-- Opening Marker --

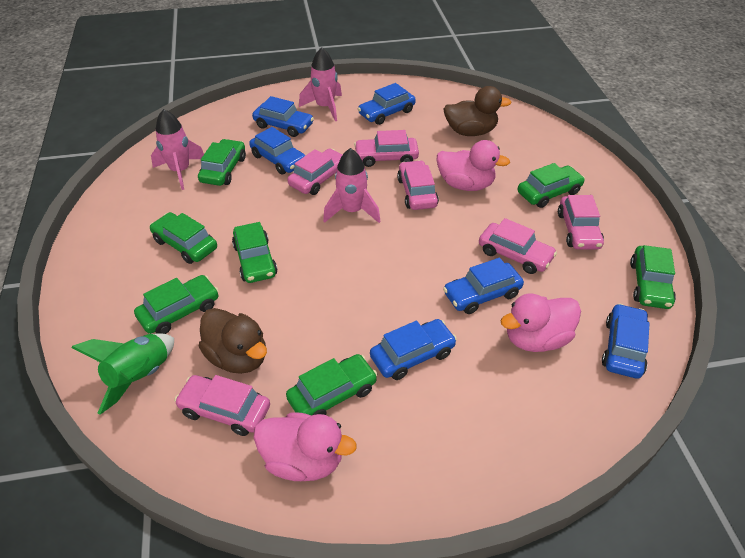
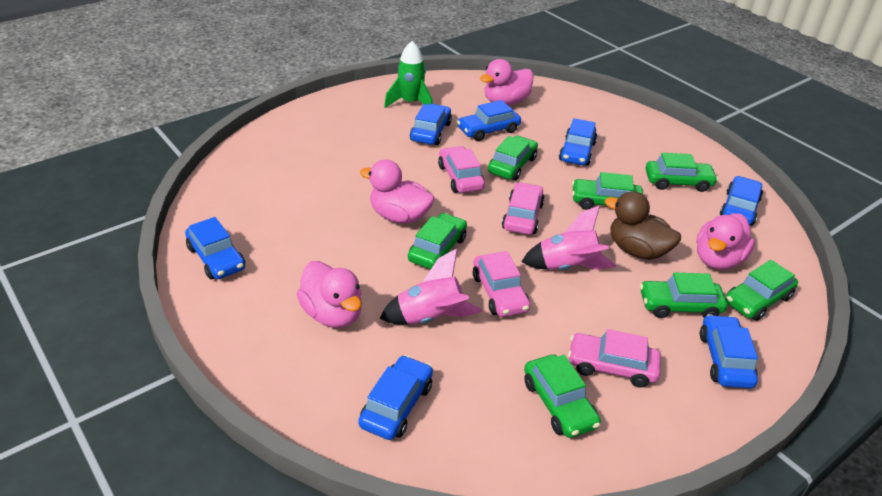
blue car: 6 -> 7
brown duck: 2 -> 1
pink car: 6 -> 4
pink duck: 3 -> 4
pink rocket: 3 -> 2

-- Closing Marker --

_Exercise prompt_
Copy the records above exactly, omitting every picture.

_Solution for this problem_
blue car: 6 -> 7
brown duck: 2 -> 1
pink car: 6 -> 4
pink duck: 3 -> 4
pink rocket: 3 -> 2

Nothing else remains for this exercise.